**Directive:**
Return every one of the rows below verbatim, with no changes.

--- START Data supplied ---

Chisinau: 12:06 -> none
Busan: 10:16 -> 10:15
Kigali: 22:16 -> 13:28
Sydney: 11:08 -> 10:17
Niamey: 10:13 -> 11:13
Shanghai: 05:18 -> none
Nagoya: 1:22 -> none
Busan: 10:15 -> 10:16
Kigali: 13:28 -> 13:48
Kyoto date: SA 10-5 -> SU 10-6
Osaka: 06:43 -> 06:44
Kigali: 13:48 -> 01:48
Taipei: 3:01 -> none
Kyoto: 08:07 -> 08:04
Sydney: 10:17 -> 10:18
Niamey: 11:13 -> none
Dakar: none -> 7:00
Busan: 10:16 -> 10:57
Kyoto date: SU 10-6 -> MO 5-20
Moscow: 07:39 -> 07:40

--- END Data supplied ---

**Task response:**
Chisinau: 12:06 -> none
Busan: 10:16 -> 10:15
Kigali: 22:16 -> 13:28
Sydney: 11:08 -> 10:17
Niamey: 10:13 -> 11:13
Shanghai: 05:18 -> none
Nagoya: 1:22 -> none
Busan: 10:15 -> 10:16
Kigali: 13:28 -> 13:48
Kyoto date: SA 10-5 -> SU 10-6
Osaka: 06:43 -> 06:44
Kigali: 13:48 -> 01:48
Taipei: 3:01 -> none
Kyoto: 08:07 -> 08:04
Sydney: 10:17 -> 10:18
Niamey: 11:13 -> none
Dakar: none -> 7:00
Busan: 10:16 -> 10:57
Kyoto date: SU 10-6 -> MO 5-20
Moscow: 07:39 -> 07:40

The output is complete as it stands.